··· Provided records

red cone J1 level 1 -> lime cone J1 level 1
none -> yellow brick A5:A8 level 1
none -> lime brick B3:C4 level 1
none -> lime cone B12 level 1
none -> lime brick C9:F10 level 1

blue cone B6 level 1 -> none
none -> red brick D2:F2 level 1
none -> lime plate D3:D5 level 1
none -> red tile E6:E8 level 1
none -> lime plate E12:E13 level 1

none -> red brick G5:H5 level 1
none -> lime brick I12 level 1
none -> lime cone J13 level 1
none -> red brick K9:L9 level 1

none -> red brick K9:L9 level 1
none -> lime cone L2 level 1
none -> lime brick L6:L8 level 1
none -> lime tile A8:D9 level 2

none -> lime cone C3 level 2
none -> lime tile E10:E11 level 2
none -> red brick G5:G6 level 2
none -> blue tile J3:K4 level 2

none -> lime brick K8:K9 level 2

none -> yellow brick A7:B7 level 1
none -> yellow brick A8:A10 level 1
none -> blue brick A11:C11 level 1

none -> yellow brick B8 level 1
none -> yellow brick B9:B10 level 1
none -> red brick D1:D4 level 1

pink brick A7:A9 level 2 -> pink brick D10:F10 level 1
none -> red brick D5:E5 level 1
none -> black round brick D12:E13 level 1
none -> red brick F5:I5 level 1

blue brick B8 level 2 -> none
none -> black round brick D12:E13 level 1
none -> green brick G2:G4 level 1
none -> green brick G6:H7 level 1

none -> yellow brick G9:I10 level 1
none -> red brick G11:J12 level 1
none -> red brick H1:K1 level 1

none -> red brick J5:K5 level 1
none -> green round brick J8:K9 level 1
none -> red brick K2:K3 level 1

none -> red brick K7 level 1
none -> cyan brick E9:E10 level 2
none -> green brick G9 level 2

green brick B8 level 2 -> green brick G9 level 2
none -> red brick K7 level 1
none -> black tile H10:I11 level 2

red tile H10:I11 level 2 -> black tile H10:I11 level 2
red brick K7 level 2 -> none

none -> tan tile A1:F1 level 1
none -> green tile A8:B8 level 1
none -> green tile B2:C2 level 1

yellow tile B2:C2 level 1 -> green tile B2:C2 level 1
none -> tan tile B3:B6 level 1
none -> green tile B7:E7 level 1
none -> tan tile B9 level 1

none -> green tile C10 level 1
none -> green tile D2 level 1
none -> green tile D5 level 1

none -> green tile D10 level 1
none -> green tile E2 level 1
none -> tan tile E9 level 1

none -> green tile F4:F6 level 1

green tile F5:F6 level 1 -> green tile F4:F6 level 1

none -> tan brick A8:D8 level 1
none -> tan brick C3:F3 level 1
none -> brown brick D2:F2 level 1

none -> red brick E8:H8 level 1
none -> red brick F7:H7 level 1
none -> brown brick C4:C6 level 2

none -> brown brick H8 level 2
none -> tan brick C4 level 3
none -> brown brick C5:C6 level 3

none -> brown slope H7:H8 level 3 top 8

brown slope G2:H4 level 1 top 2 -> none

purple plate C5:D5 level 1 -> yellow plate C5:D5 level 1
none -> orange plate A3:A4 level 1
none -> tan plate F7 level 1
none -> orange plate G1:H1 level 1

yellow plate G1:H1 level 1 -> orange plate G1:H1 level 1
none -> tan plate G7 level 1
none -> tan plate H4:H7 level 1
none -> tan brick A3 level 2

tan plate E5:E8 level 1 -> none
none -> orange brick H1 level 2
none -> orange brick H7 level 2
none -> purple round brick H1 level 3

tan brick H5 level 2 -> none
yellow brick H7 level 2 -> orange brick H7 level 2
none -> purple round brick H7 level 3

······

Look through the material and find each line that includes "yellow", then copy it.

none -> yellow brick A5:A8 level 1
none -> yellow brick A7:B7 level 1
none -> yellow brick A8:A10 level 1
none -> yellow brick B8 level 1
none -> yellow brick B9:B10 level 1
none -> yellow brick G9:I10 level 1
yellow tile B2:C2 level 1 -> green tile B2:C2 level 1
purple plate C5:D5 level 1 -> yellow plate C5:D5 level 1
yellow plate G1:H1 level 1 -> orange plate G1:H1 level 1
yellow brick H7 level 2 -> orange brick H7 level 2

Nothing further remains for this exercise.